▶ [GOAL OF THE EXERCISE]
Below are some records. Return exactly the lines from the one containing "camera: 10 degrees right, 5 degrees down" through the one containing "turquoise pencil [576,142,654,150] -> none", both included, and only those.

▶ [DATA LISTING]
[Start of Attachment]
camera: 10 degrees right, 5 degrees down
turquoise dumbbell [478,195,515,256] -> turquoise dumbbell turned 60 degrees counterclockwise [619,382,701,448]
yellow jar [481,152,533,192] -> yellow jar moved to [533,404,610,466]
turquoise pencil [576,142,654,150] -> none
[End of Attachment]
[Start of Attachment]
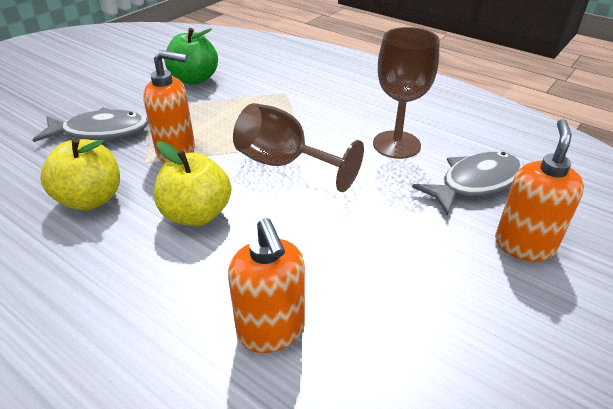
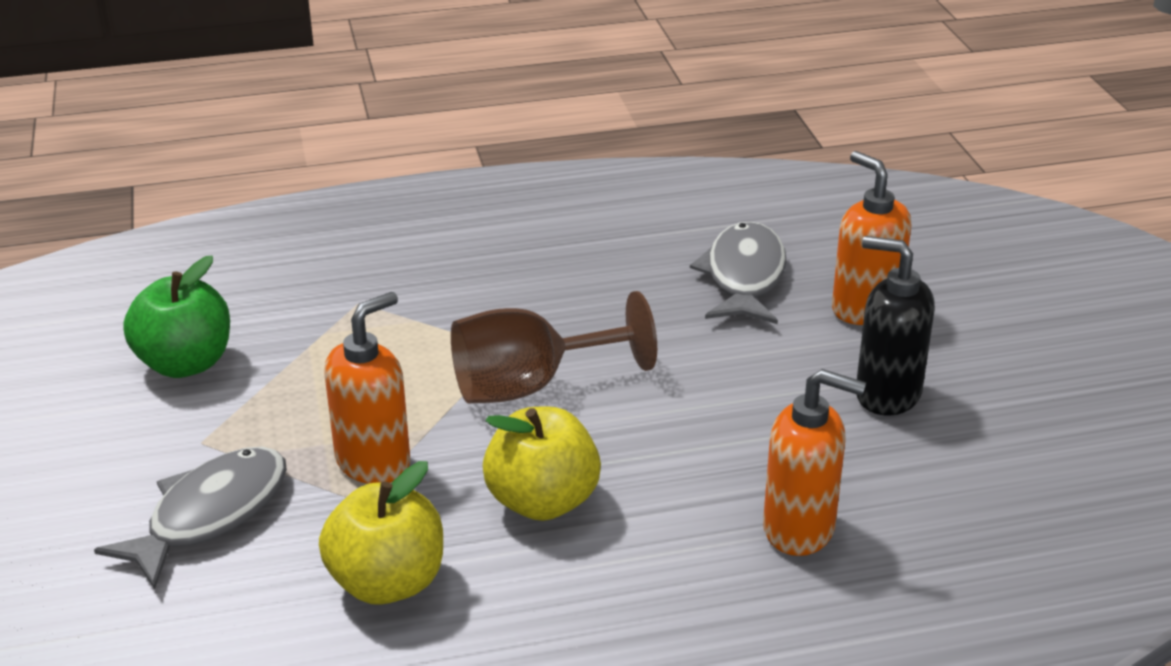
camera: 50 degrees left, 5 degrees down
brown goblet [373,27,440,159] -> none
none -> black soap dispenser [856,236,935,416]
[End of Attachment]
▶ [RESPONSE]
camera: 10 degrees right, 5 degrees down
turquoise dumbbell [478,195,515,256] -> turquoise dumbbell turned 60 degrees counterclockwise [619,382,701,448]
yellow jar [481,152,533,192] -> yellow jar moved to [533,404,610,466]
turquoise pencil [576,142,654,150] -> none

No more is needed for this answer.